> **Exercise description**: All lines from the one that contains "P101 pin 2: GND -> DC_IN" to the end of the data must be retyped exactly. Pictures are not retyped.

> **Supplied data**:
┏━━

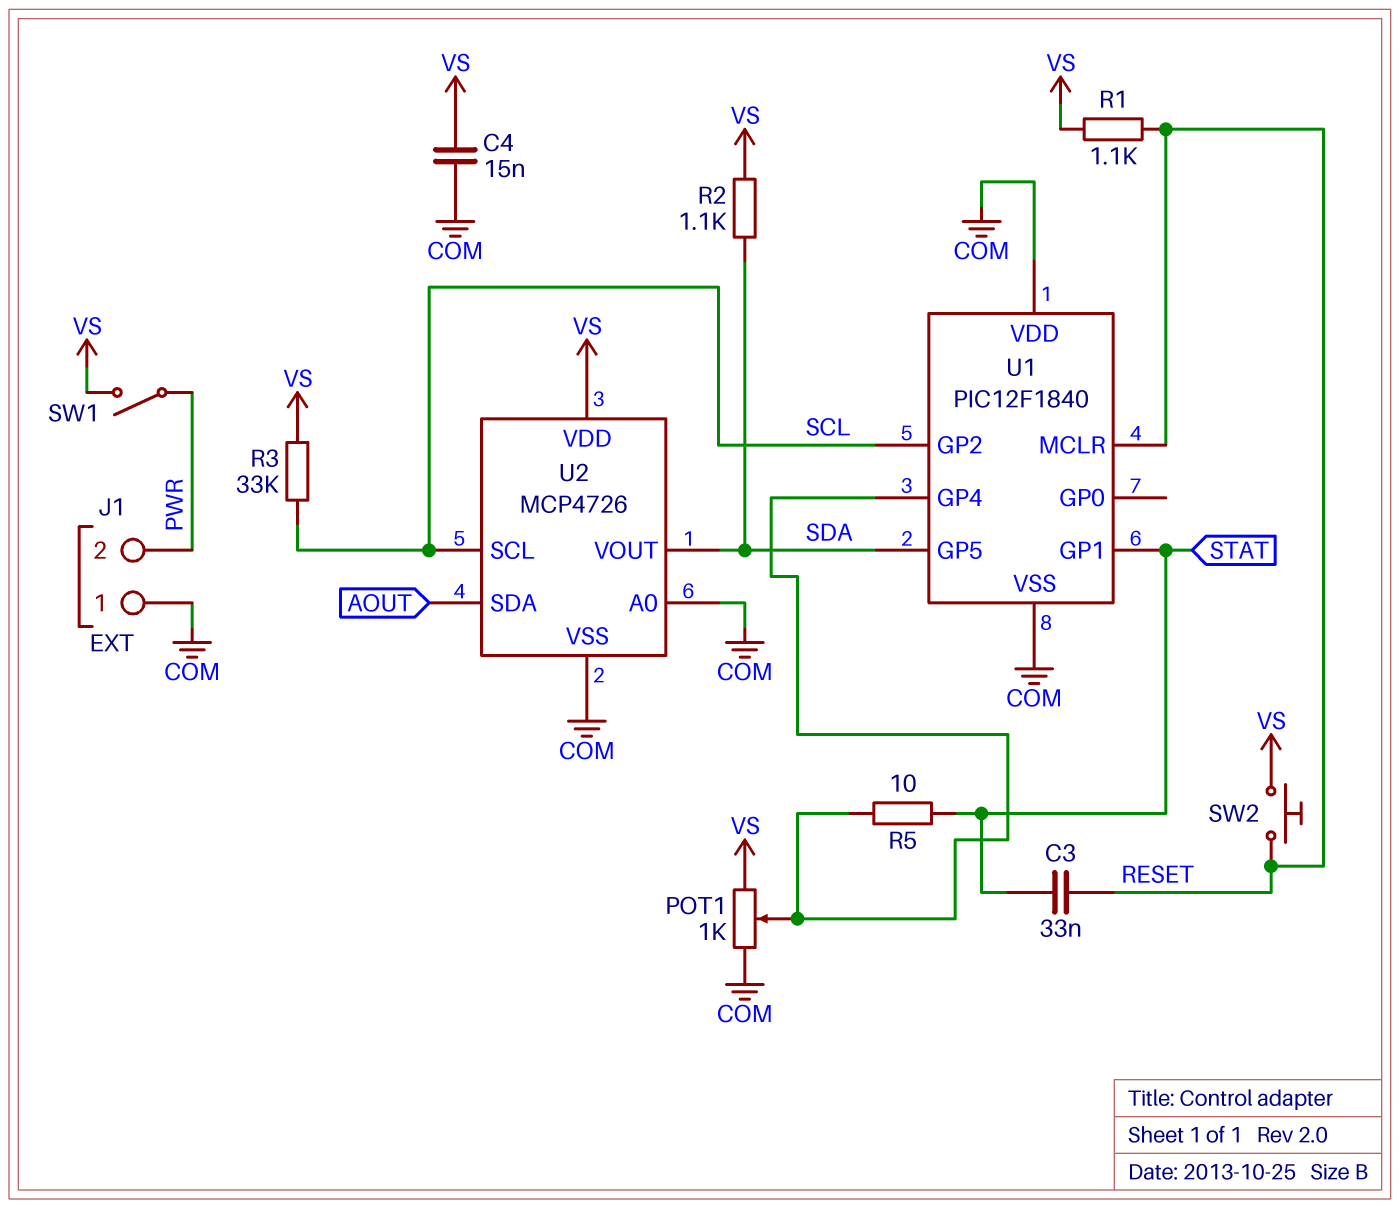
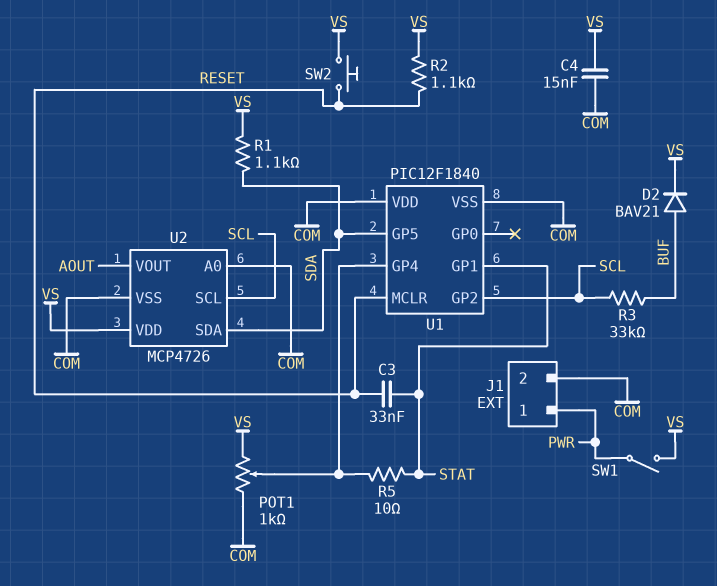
D2: none -> diode BAV21 (A BUF, K VS)
J1 pin 1: COM -> PWR
J1 pin 2: PWR -> COM
R1: 1.1k (RESET, VS) -> 1.1k (SDA, VS)
R2: 1.1k (SDA, VS) -> 1.1k (RESET, VS)
R3: 33k (SCL, VS) -> 33k (BUF, SCL)
U2 pin SDA: AOUT -> SDA
U2 pin VOUT: SDA -> AOUT

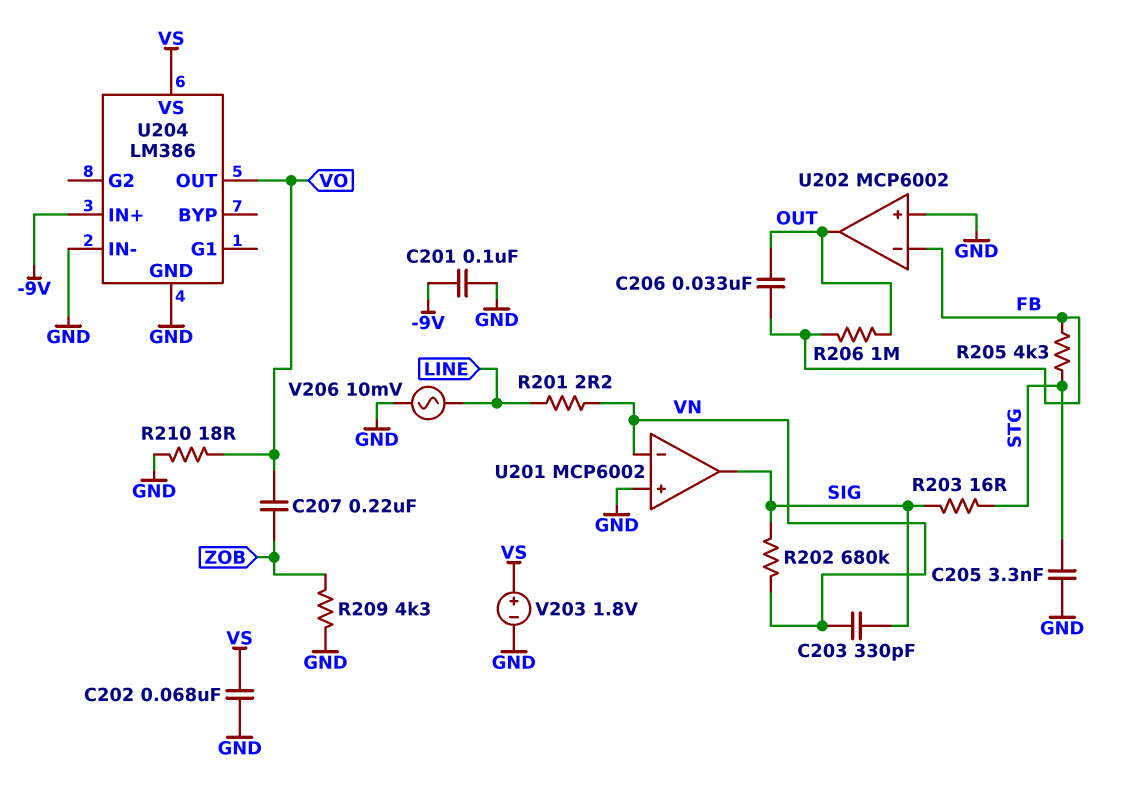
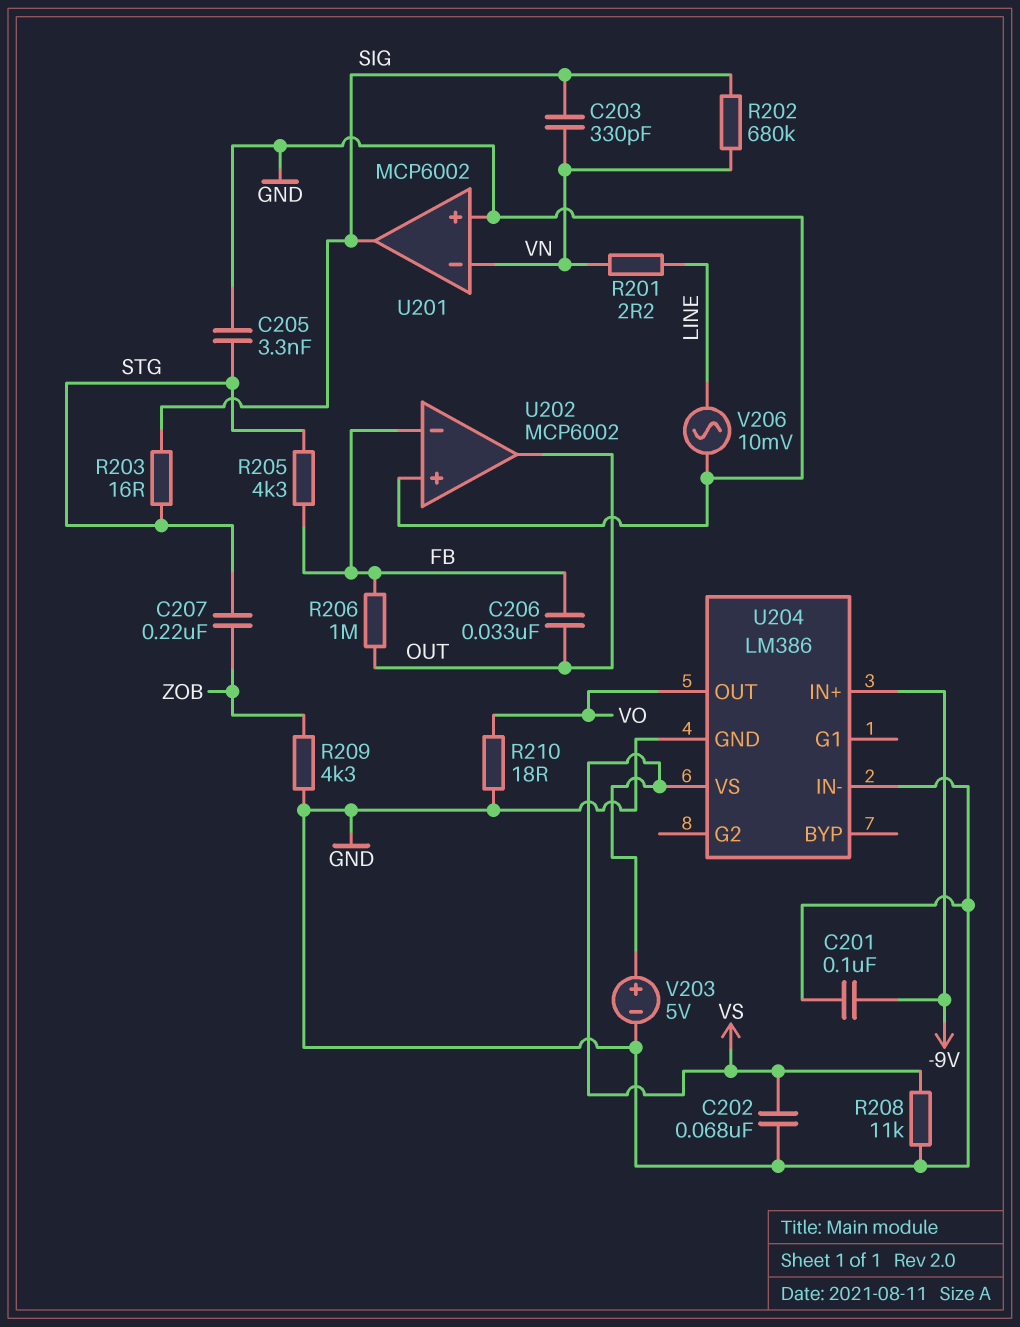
C207: 220nF (VO, ZOB) -> 220nF (STG, ZOB)
R208: none -> 11k (GND, VS)
V203: 1.8V (plus VS, minus GND) -> 5V (plus VS, minus GND)

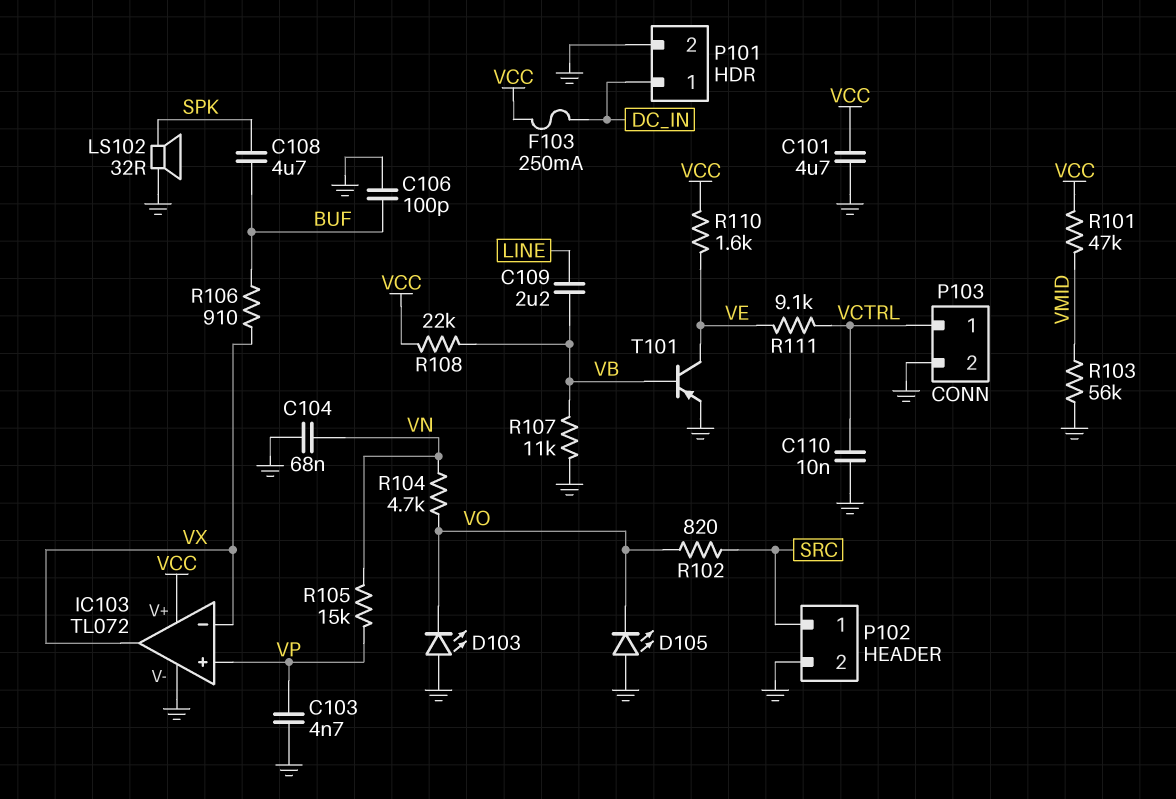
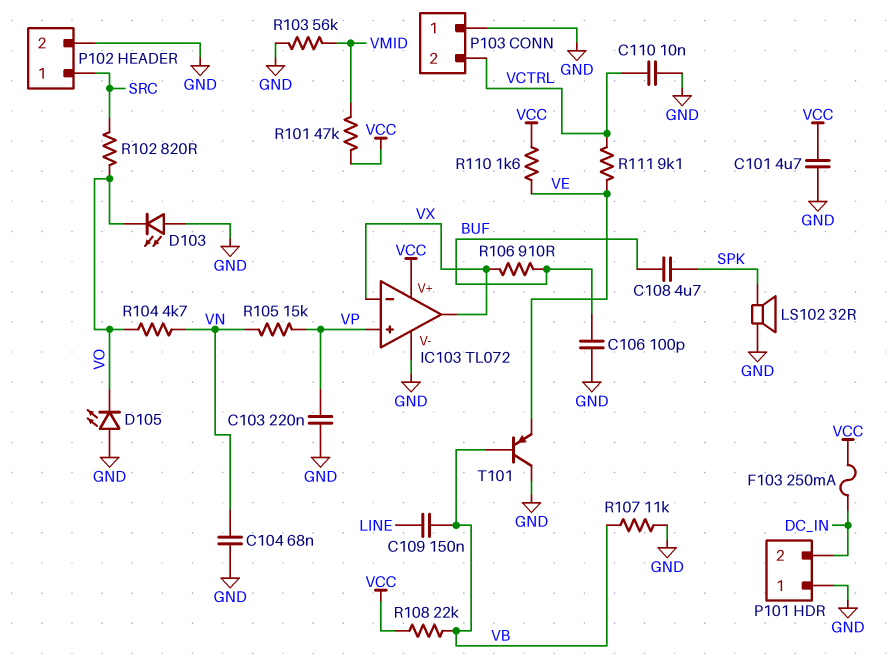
C103: 4.7nF (GND, VP) -> 220nF (GND, VP)
C109: 2.2uF (LINE, VB) -> 150nF (LINE, VB)
P101 pin 1: DC_IN -> GND
P101 pin 2: GND -> DC_IN
P103 pin 1: VCTRL -> GND
P103 pin 2: GND -> VCTRL
T101: PNP (B VB, C VE, E GND) -> PNP (B VB, C GND, E VE)

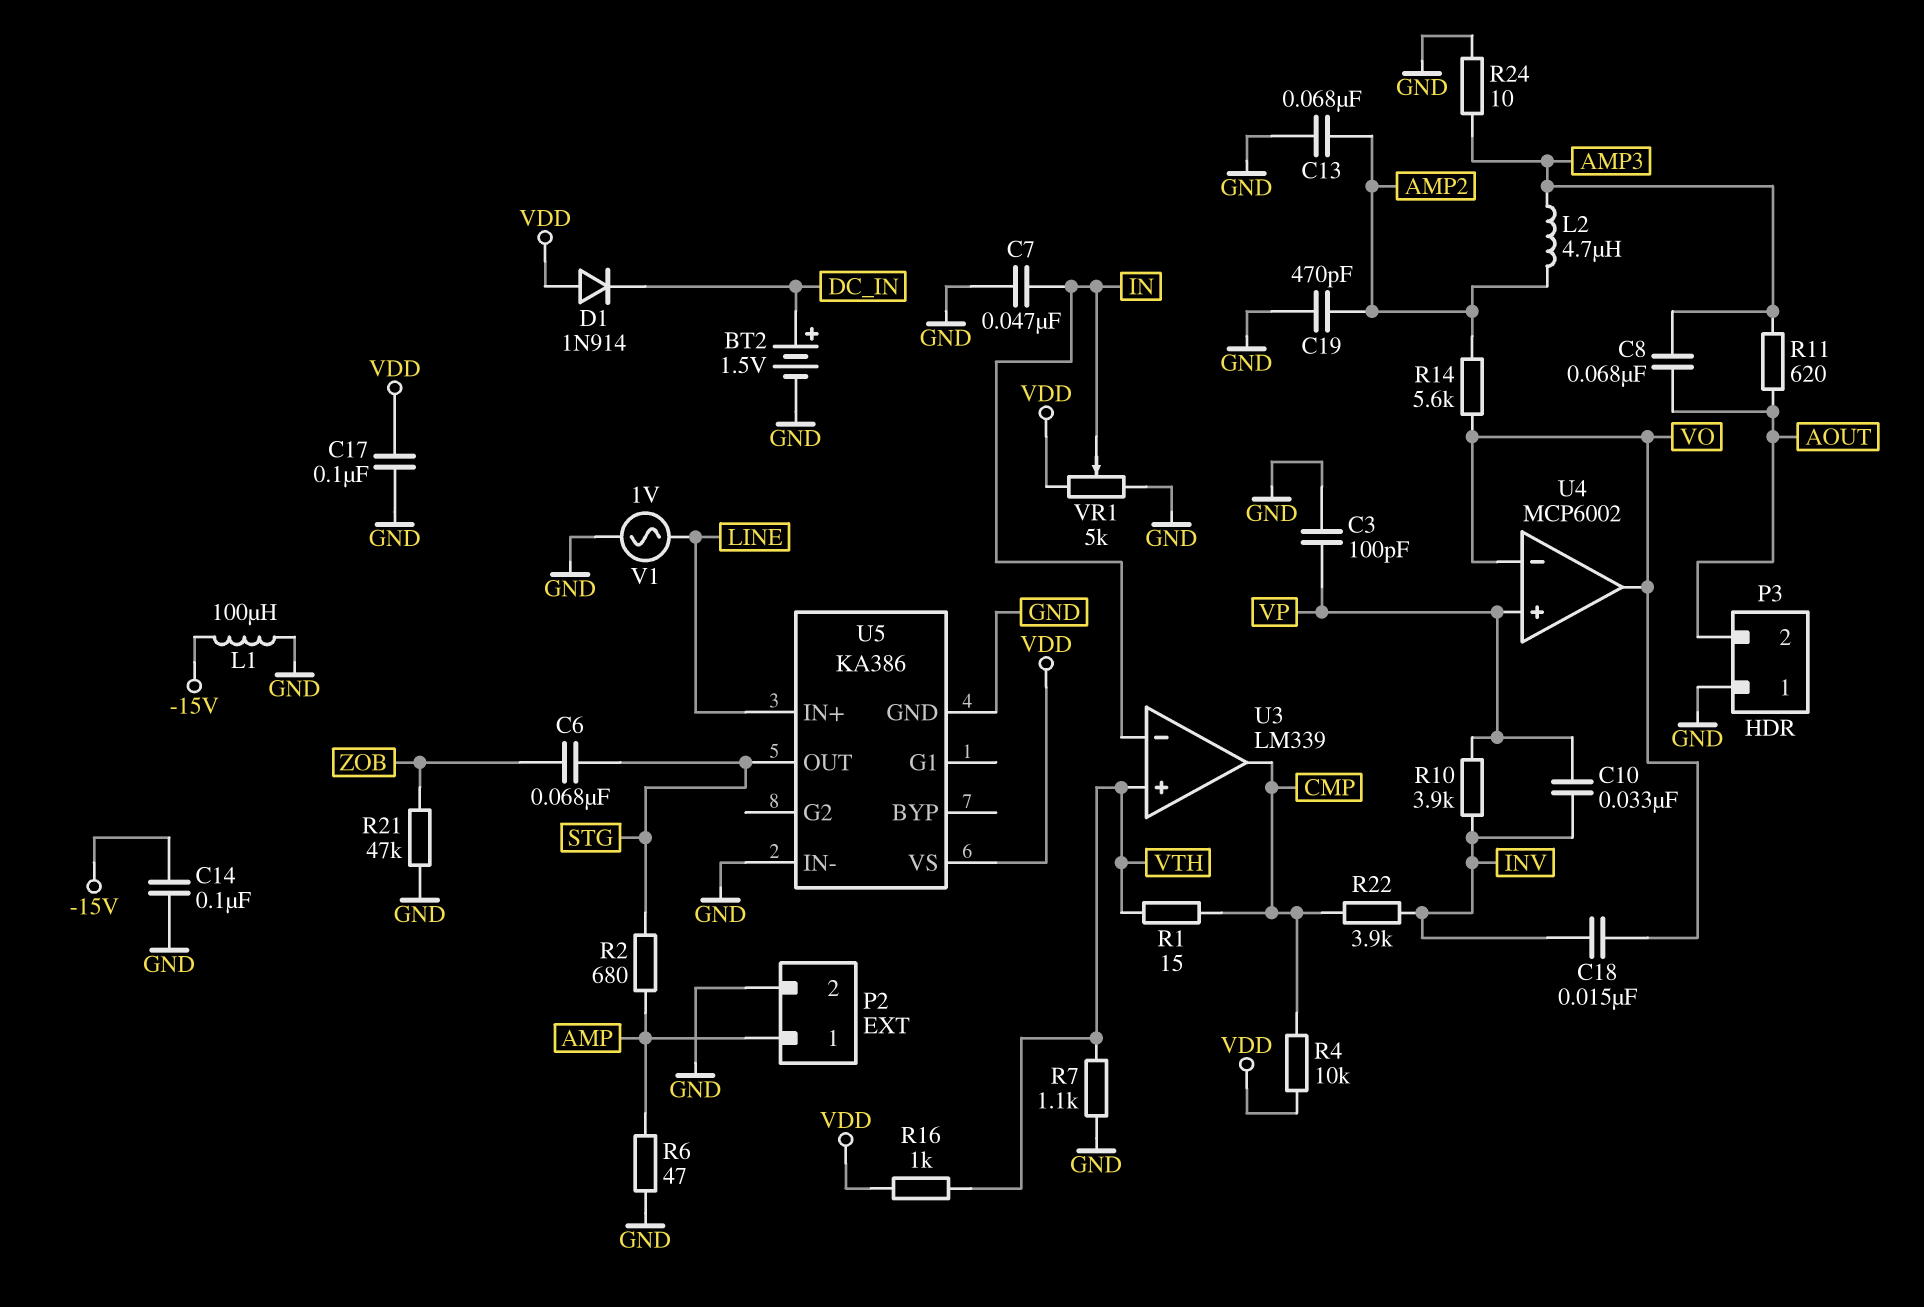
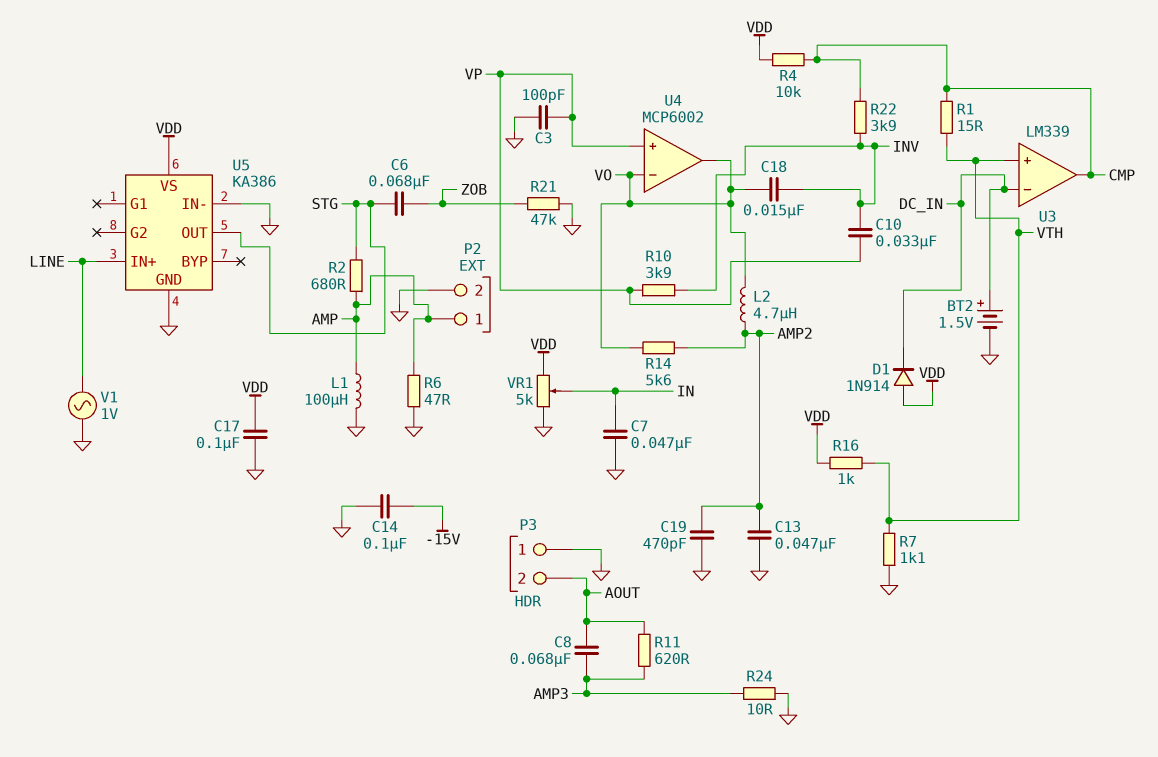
C13: 68nF (AMP2, GND) -> 47nF (AMP2, GND)
L1: 100uH (-15V, GND) -> 100uH (AMP, GND)
L2: 4.7uH (AMP2, AMP3) -> 4.7uH (AMP2, VO)
U3 pin in-: IN -> DC_IN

┗━━

> **Solved exercise**:
P101 pin 2: GND -> DC_IN
P103 pin 1: VCTRL -> GND
P103 pin 2: GND -> VCTRL
T101: PNP (B VB, C VE, E GND) -> PNP (B VB, C GND, E VE)

C13: 68nF (AMP2, GND) -> 47nF (AMP2, GND)
L1: 100uH (-15V, GND) -> 100uH (AMP, GND)
L2: 4.7uH (AMP2, AMP3) -> 4.7uH (AMP2, VO)
U3 pin in-: IN -> DC_IN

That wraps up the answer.